** Opening RECORDS FOR THE EXERCISE block **

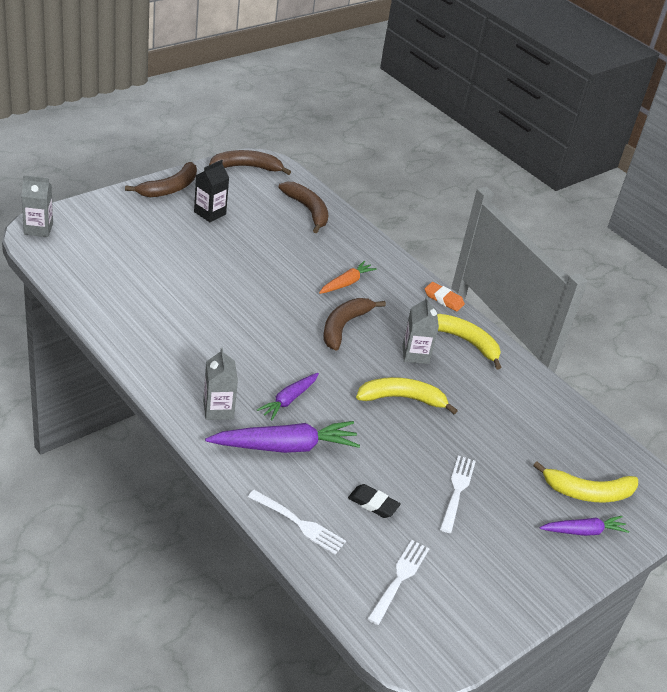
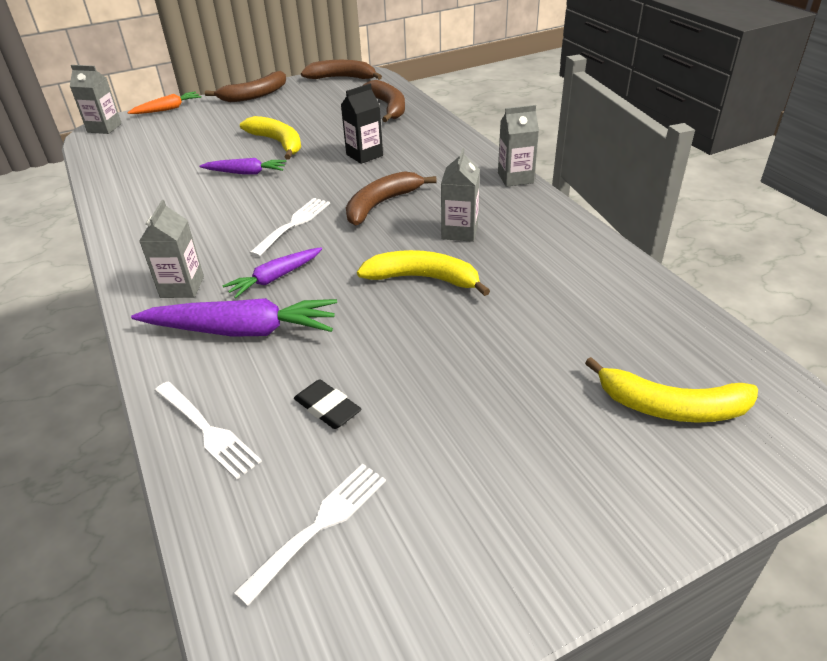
camera: 20 degrees right, 0 degrees up
(210, 213) = (283, 112): black carton -> black carton (364, 155)
(346, 283) = (403, 165): orange carrot -> orange carrot (168, 109)
(443, 299) = (515, 178): orange eraser -> grey carton
(457, 490) = (460, 395): white fork -> white fork (293, 224)
(465, 342) = (530, 219): yellow banana -> yellow banana (278, 143)
(583, 531) = (654, 467): purple carrot -> purple carrot (246, 173)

** Closing RECORDS FOR THE EXERCISE block **

WHAT YOU NEED TO DO:
Would you set down every line of the data above exactly, skipping the pictures?

TASK OUTPUT:
camera: 20 degrees right, 0 degrees up
(210, 213) = (283, 112): black carton -> black carton (364, 155)
(346, 283) = (403, 165): orange carrot -> orange carrot (168, 109)
(443, 299) = (515, 178): orange eraser -> grey carton
(457, 490) = (460, 395): white fork -> white fork (293, 224)
(465, 342) = (530, 219): yellow banana -> yellow banana (278, 143)
(583, 531) = (654, 467): purple carrot -> purple carrot (246, 173)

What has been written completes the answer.